■ TASK PROMPT ■
Comb through the entries for "camera" and pull out each line that holds it.

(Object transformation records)

━━━━━━━━━━━━━━━━

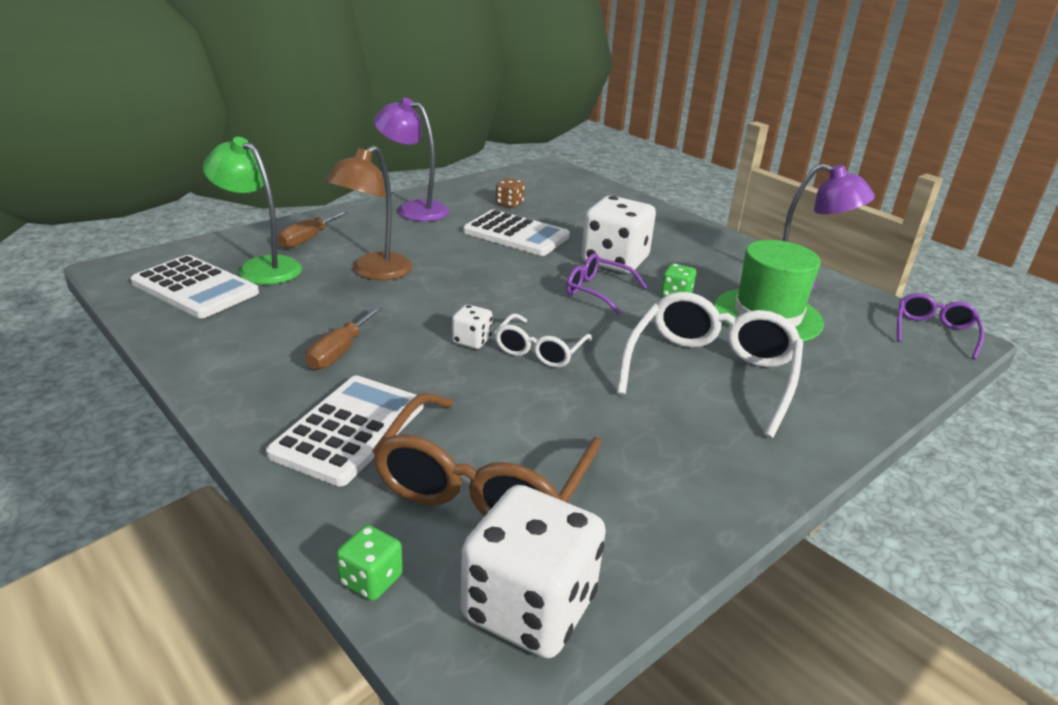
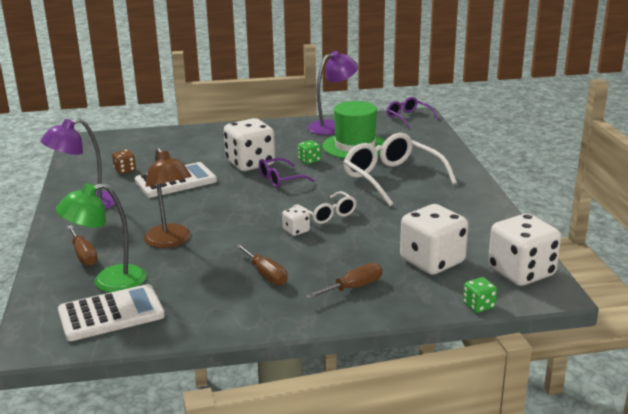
camera: 55 degrees left, 5 degrees down
(349, 430) = (353, 287): white calculator -> brown screwdriver
(483, 484) = (432, 261): brown glasses -> white dice

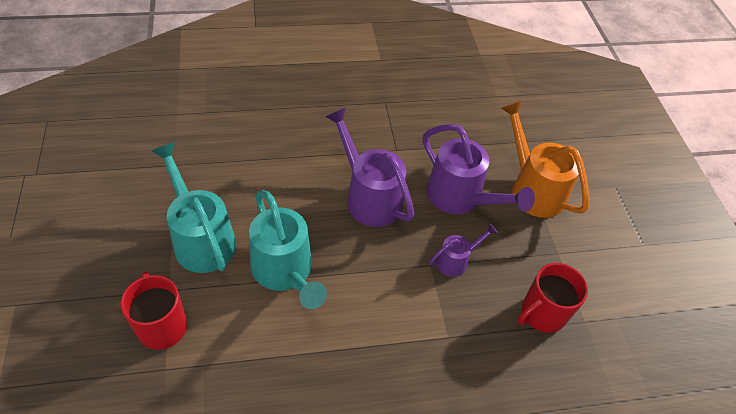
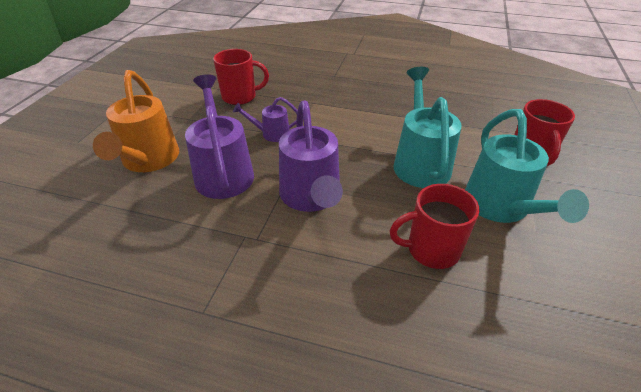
camera: 150 degrees left, 10 degrees down
(257, 180) = (431, 249): none -> red mug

━━━━━━━━━━━━━━━━

■ EXERCISE SOLUTION ■
camera: 55 degrees left, 5 degrees down
camera: 150 degrees left, 10 degrees down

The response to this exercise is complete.